(Supplied material)
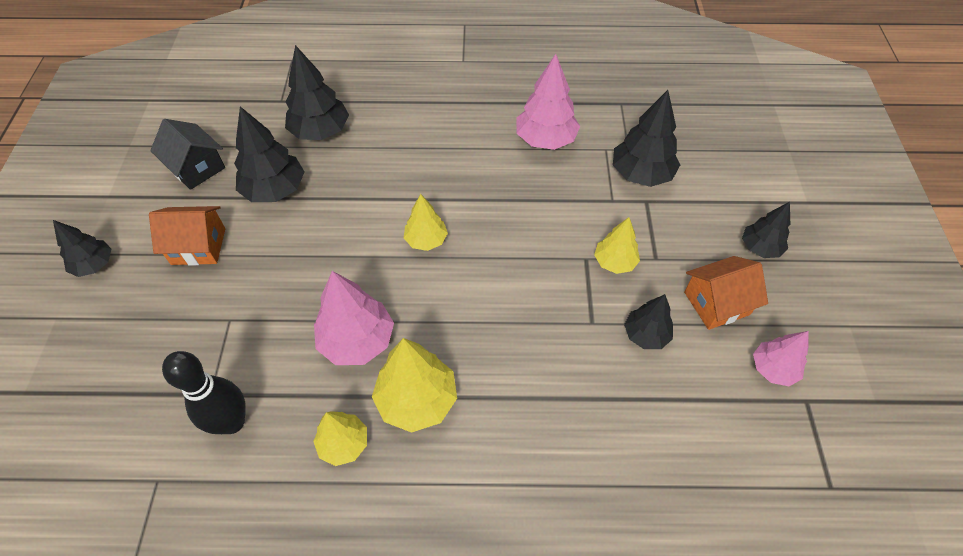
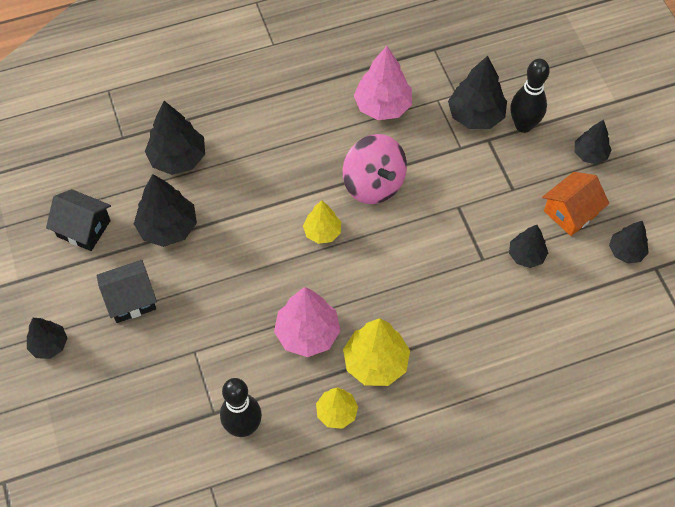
camera: 20 degrees left, 5 degrees up
orange house [149,206,225,266] -> black house [97,260,157,323]
yellow tree [594,217,640,274] -> none
pink tree [753,331,809,386] -> black tree [609,221,649,264]
none -> pink spinning top [343,134,407,204]
none -> black bowling pin [511,59,550,133]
(End Supplied material)
(Problem): Could you set down exactly the lines from the one containing "none -> pink spinning top [343,134,407,204]" through the last line of the records above, both included?

(Answer section):
none -> pink spinning top [343,134,407,204]
none -> black bowling pin [511,59,550,133]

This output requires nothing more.